YOUR INSTRUCTIONS: Your answer is to be every line of the material that includes the string "grey".

GIVEN ENTRIES:
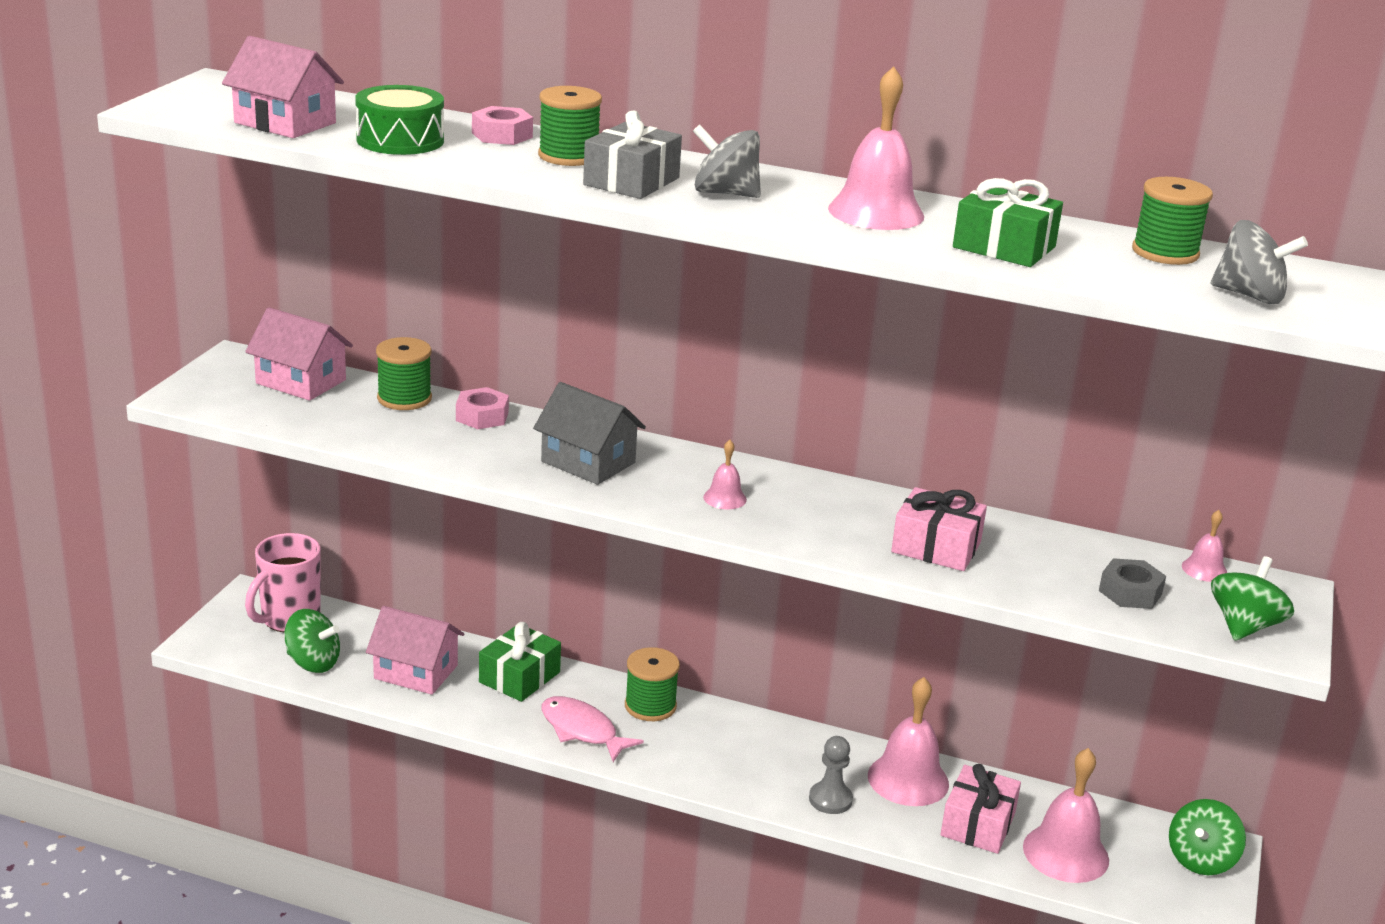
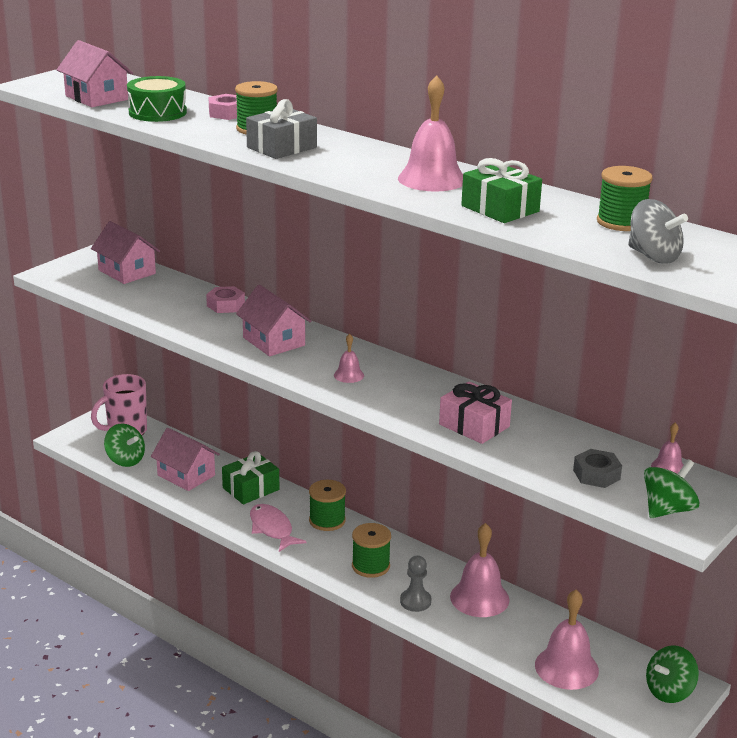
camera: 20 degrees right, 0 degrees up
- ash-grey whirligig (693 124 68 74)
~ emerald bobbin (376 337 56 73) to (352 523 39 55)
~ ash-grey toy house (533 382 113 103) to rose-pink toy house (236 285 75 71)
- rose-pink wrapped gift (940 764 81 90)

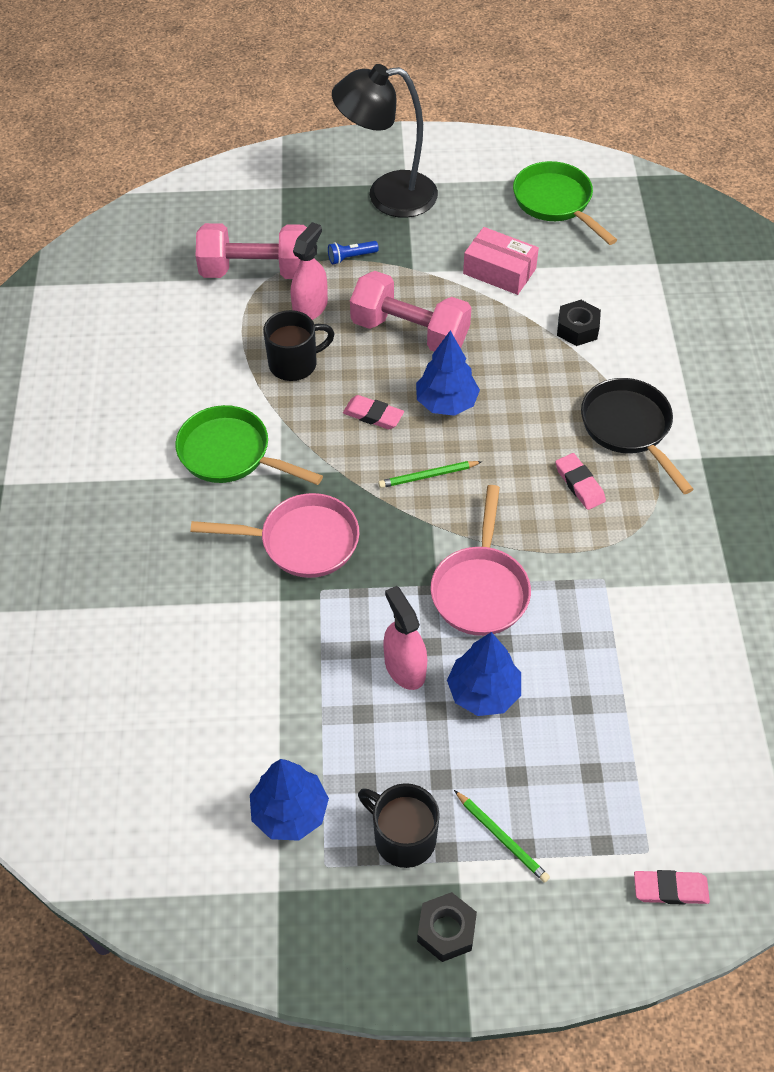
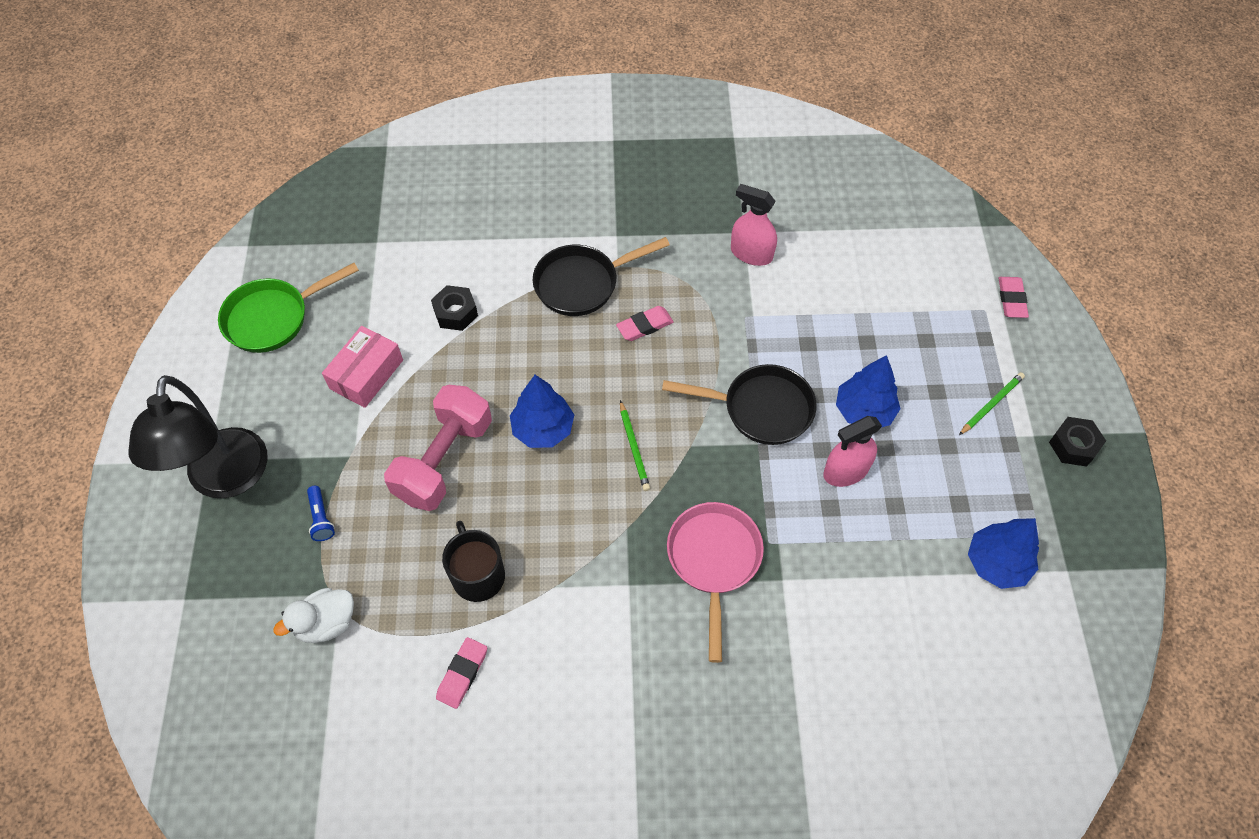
camera: 90 degrees left, 5 degrees up
~ rose-pink spray cleaner (291 222 37 98) to (731 184 46 82)
~ rose-pink hand weight (196 223 111 56) to white duck (273 588 81 55)
~ rose-pink eraser (343 395 61 34) to (436 637 51 72)
- emerald frying pan (175 405 148 80)
~ rose-pink frying pan (431 485 100 151) to black frying pan (662 364 154 81)
- black mug (358 783 82 85)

SOLUTION:
- ash-grey whirligig (693 124 68 74)
~ ash-grey toy house (533 382 113 103) to rose-pink toy house (236 285 75 71)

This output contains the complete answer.